> **EXERCISE AIM**:
What is needed is an exact copy of the data below, pictures excluded.

> **SUPPLIED INFORMATION**:
══════════
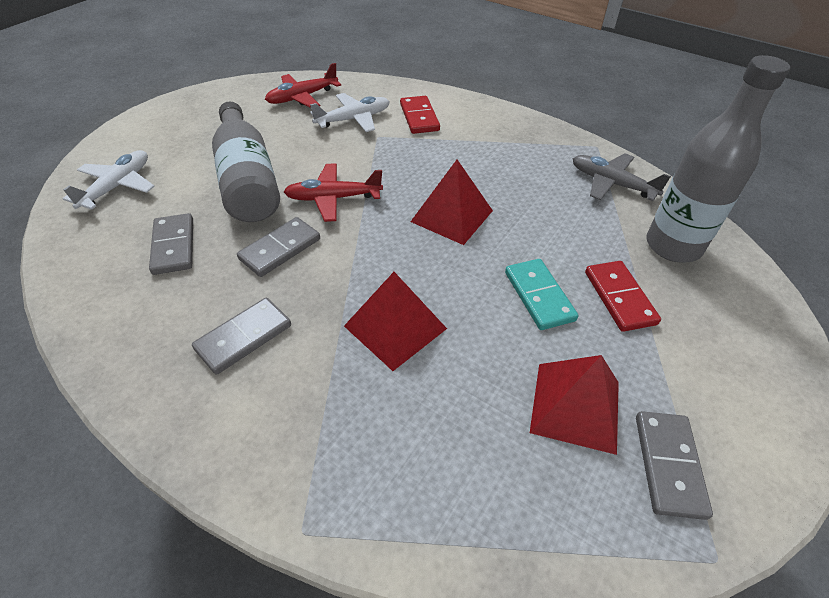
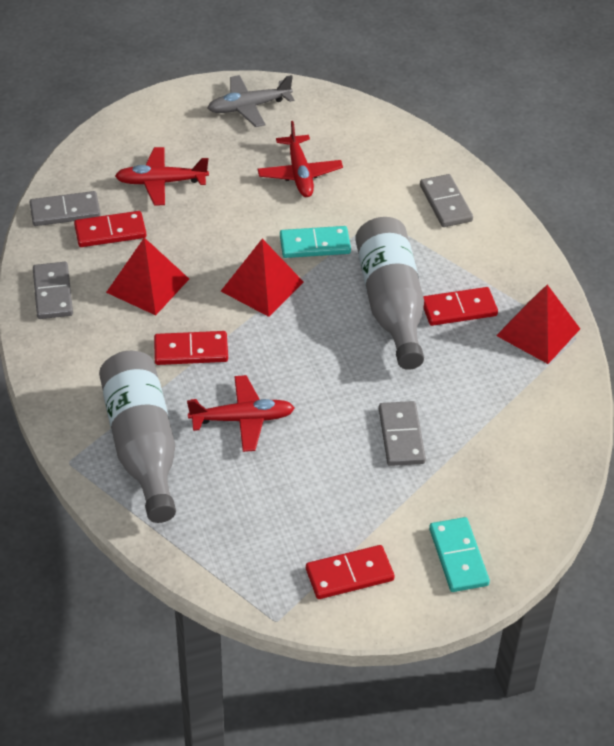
red domino: 2 -> 4
red plane: 2 -> 3
turquoise domino: 1 -> 2
white plane: 2 -> 0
══════════
> **RESPONSE AREA**:
red domino: 2 -> 4
red plane: 2 -> 3
turquoise domino: 1 -> 2
white plane: 2 -> 0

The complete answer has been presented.